(SOURCE RECORDS)

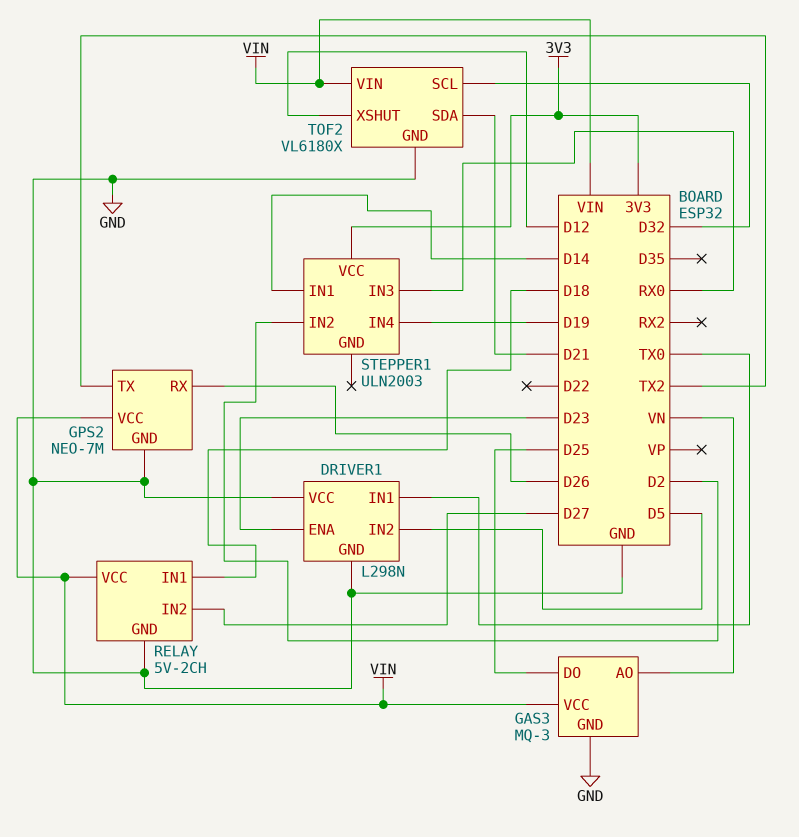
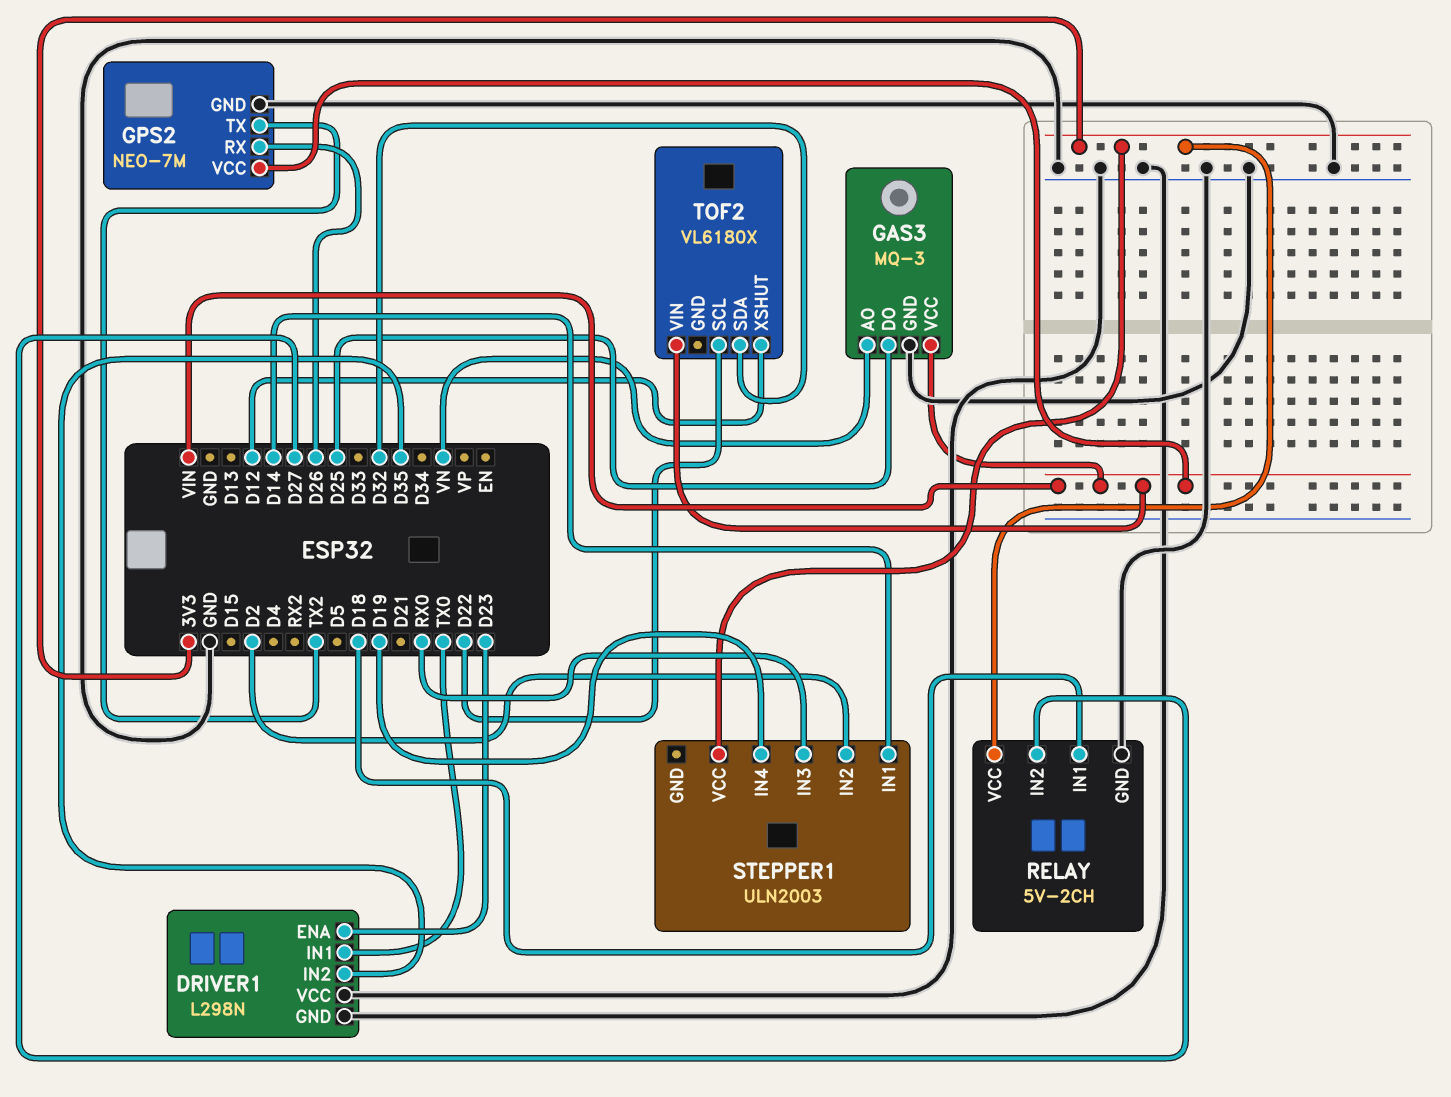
DRIVER1 pin IN2: D5 -> D35
RELAY pin VCC: VIN -> 3V3
TOF2 pin GND: GND -> none
TOF2 pin SCL: D32 -> D22
TOF2 pin SDA: D21 -> D32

(End SOURCE RECORDS)

PROMPT: Your copy should match the records above exactly, except that it contains no pictures.

RESULT BELOW:
DRIVER1 pin IN2: D5 -> D35
RELAY pin VCC: VIN -> 3V3
TOF2 pin GND: GND -> none
TOF2 pin SCL: D32 -> D22
TOF2 pin SDA: D21 -> D32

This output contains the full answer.